Records: Begin

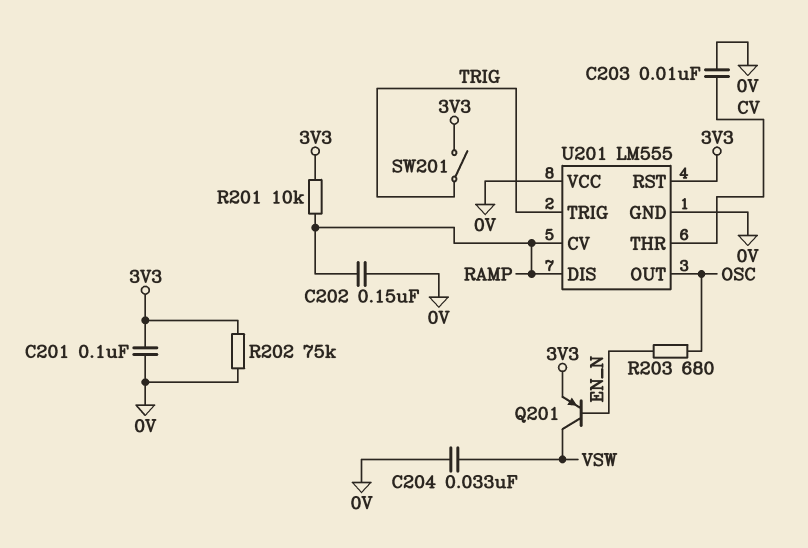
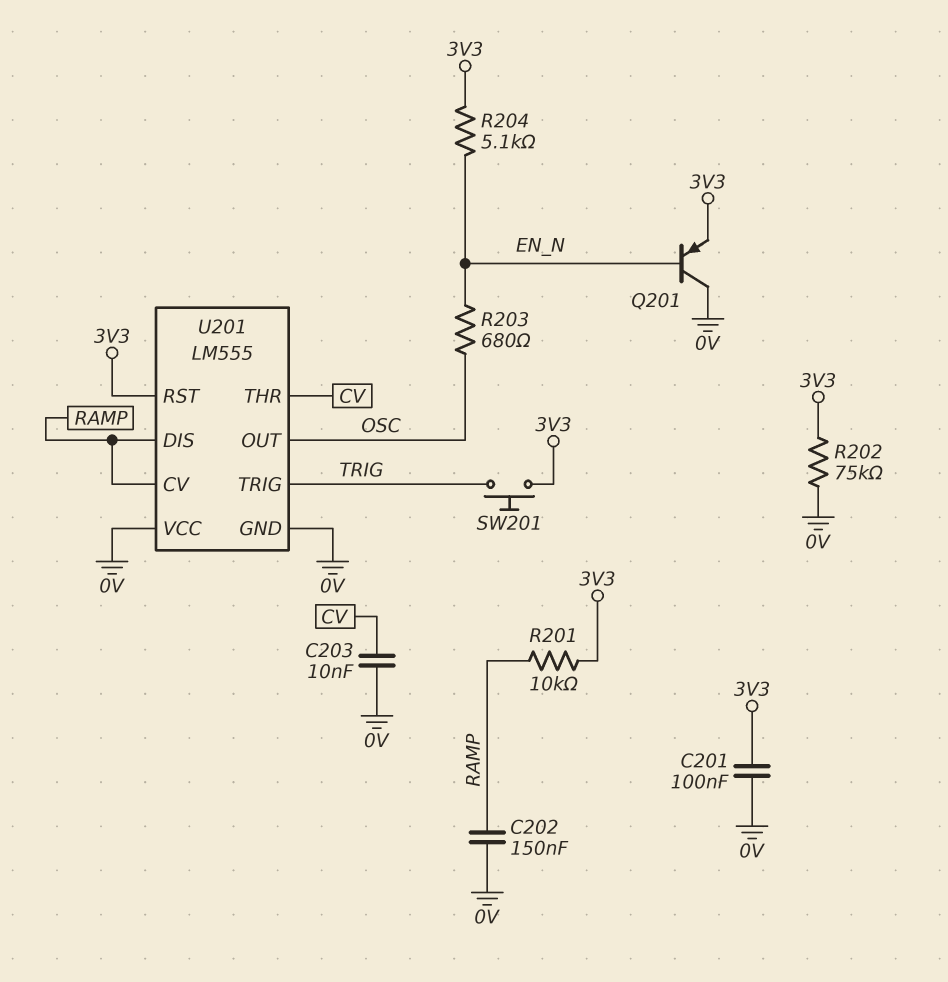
C204: 33nF (0V, VSW) -> none
Q201: PNP (B EN_N, C VSW, E 3V3) -> PNP (B EN_N, C 0V, E 3V3)
R204: none -> 5.1k (3V3, EN_N)
SW201: switch (3V3, TRIG) -> button (3V3, TRIG)

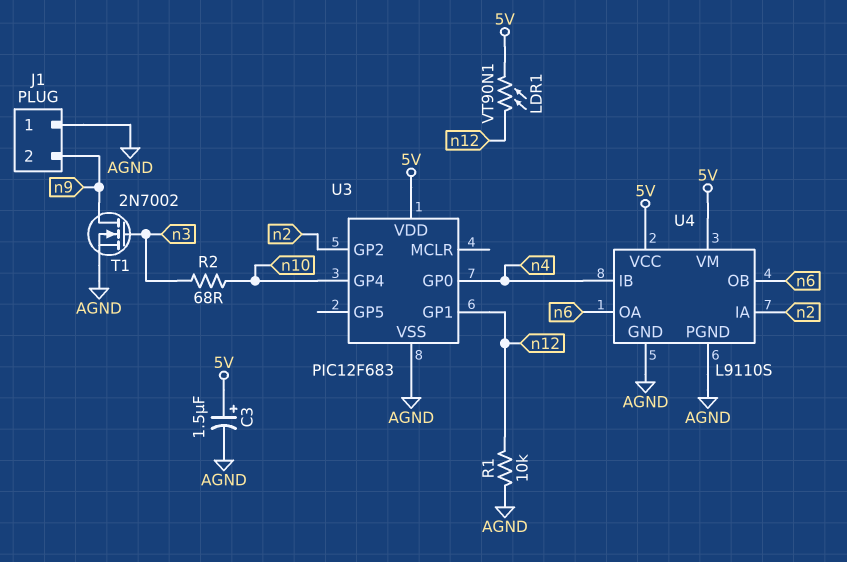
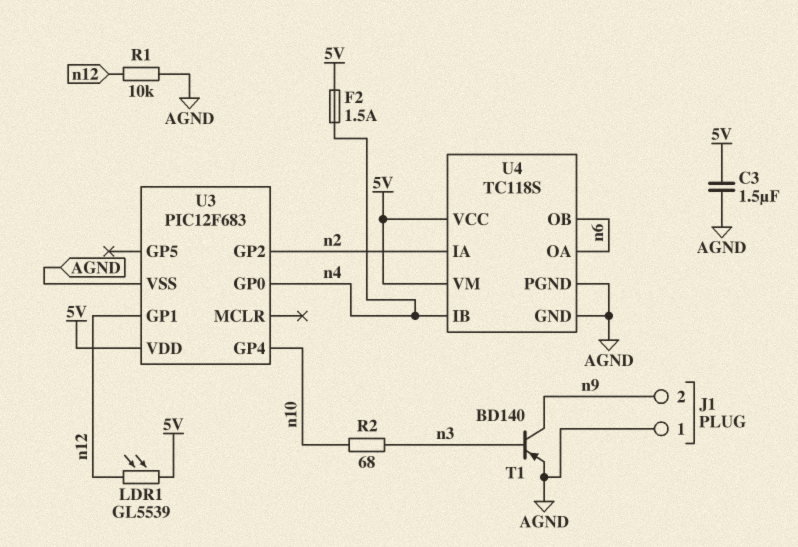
C3: 1.5uF (plus 5V, minus AGND) -> 1.5uF (5V, AGND)
F2: none -> 1.5A (5V, n4)
LDR1: VT90N1 (5V, n12) -> GL5539 (5V, n12)
T1: NMOS 2N7002 (G n3, D n9, S AGND) -> PNP BD140 (B n3, C n9, E AGND)
U4: L9110S -> TC118S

Records: End

Your assignment => Set the records down again exactly as given, and leave the pictures out.

Expected answer =>
C204: 33nF (0V, VSW) -> none
Q201: PNP (B EN_N, C VSW, E 3V3) -> PNP (B EN_N, C 0V, E 3V3)
R204: none -> 5.1k (3V3, EN_N)
SW201: switch (3V3, TRIG) -> button (3V3, TRIG)

C3: 1.5uF (plus 5V, minus AGND) -> 1.5uF (5V, AGND)
F2: none -> 1.5A (5V, n4)
LDR1: VT90N1 (5V, n12) -> GL5539 (5V, n12)
T1: NMOS 2N7002 (G n3, D n9, S AGND) -> PNP BD140 (B n3, C n9, E AGND)
U4: L9110S -> TC118S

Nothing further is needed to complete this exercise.